TASK DESCRIPTION
The lines from the start of the records through the one containing "(447, 170) = (698, 238): pink" are to be transcribed exactly, and nothing else.

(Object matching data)
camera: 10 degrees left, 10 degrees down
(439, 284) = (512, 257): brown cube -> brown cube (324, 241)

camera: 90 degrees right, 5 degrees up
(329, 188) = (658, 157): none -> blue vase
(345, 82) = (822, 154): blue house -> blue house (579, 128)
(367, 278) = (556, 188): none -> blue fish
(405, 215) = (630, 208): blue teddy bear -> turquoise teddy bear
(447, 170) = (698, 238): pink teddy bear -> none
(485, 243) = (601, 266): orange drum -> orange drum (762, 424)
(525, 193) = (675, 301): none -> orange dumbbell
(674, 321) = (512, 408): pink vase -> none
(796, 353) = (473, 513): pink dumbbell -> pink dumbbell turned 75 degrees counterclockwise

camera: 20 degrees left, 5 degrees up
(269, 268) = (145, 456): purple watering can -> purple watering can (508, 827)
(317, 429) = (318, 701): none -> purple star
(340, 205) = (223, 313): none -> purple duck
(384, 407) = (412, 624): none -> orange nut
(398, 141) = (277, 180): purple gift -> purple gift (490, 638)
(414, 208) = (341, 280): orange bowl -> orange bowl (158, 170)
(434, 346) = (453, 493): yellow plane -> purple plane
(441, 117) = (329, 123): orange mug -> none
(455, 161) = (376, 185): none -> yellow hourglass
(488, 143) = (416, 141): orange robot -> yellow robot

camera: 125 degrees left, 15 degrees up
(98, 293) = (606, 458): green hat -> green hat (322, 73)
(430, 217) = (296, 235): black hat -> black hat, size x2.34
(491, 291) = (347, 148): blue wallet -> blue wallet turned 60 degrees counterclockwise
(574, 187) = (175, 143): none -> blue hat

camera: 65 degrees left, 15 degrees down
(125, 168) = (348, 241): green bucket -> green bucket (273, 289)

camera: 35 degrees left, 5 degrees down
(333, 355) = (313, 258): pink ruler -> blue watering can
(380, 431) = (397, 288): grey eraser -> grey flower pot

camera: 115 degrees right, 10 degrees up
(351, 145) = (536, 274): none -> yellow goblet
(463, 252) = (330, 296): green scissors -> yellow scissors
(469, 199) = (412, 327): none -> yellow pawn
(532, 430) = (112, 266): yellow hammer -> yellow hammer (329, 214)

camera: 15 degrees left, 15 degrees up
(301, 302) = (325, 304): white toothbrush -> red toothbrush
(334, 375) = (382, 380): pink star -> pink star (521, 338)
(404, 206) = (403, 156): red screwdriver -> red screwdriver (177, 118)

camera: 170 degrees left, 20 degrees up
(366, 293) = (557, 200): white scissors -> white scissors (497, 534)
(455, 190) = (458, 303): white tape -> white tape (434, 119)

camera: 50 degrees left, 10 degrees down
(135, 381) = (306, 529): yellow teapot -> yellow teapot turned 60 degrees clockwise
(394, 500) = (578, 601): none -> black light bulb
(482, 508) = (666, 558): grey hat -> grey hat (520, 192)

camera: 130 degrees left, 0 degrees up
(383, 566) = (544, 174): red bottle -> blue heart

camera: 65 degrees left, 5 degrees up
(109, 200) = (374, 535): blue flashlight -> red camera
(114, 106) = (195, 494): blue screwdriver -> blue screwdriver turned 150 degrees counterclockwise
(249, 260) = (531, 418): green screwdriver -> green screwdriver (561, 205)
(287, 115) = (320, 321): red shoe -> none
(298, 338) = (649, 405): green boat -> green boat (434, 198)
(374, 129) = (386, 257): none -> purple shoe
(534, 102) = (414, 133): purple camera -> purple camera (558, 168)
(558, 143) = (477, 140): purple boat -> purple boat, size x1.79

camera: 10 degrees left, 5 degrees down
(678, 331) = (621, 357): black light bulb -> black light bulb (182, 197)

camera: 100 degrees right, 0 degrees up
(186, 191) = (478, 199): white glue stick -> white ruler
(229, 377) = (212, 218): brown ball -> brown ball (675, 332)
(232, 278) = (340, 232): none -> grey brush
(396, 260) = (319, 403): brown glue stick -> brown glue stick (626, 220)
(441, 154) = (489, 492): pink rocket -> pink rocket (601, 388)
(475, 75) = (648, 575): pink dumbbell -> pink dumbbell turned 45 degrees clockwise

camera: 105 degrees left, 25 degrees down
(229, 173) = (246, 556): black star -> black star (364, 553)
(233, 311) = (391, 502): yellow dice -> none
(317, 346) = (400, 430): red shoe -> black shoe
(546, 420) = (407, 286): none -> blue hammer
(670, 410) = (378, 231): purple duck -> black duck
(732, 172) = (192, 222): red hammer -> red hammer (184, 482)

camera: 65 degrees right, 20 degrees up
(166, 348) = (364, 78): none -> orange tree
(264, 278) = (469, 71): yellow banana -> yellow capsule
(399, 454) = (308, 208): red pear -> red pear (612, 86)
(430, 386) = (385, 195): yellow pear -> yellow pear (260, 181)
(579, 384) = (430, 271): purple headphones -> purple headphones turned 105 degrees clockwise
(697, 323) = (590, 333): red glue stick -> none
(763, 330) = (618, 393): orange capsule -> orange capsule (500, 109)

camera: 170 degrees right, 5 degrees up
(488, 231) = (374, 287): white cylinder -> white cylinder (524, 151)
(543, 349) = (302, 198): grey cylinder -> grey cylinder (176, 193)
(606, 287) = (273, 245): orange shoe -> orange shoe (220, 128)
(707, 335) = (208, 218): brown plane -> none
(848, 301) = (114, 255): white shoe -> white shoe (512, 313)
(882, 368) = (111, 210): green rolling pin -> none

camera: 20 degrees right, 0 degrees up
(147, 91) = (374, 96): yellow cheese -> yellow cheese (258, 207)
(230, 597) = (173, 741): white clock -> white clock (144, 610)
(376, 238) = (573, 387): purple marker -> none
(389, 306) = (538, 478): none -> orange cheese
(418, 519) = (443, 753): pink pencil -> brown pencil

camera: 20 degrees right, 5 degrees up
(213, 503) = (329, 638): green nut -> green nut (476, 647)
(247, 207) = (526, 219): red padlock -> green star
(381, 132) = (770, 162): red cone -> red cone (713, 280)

COMPLETED EXERCISE
camera: 10 degrees left, 10 degrees down
(439, 284) = (512, 257): brown cube -> brown cube (324, 241)

camera: 90 degrees right, 5 degrees up
(329, 188) = (658, 157): none -> blue vase
(345, 82) = (822, 154): blue house -> blue house (579, 128)
(367, 278) = (556, 188): none -> blue fish
(405, 215) = (630, 208): blue teddy bear -> turquoise teddy bear
(447, 170) = (698, 238): pink teddy bear -> none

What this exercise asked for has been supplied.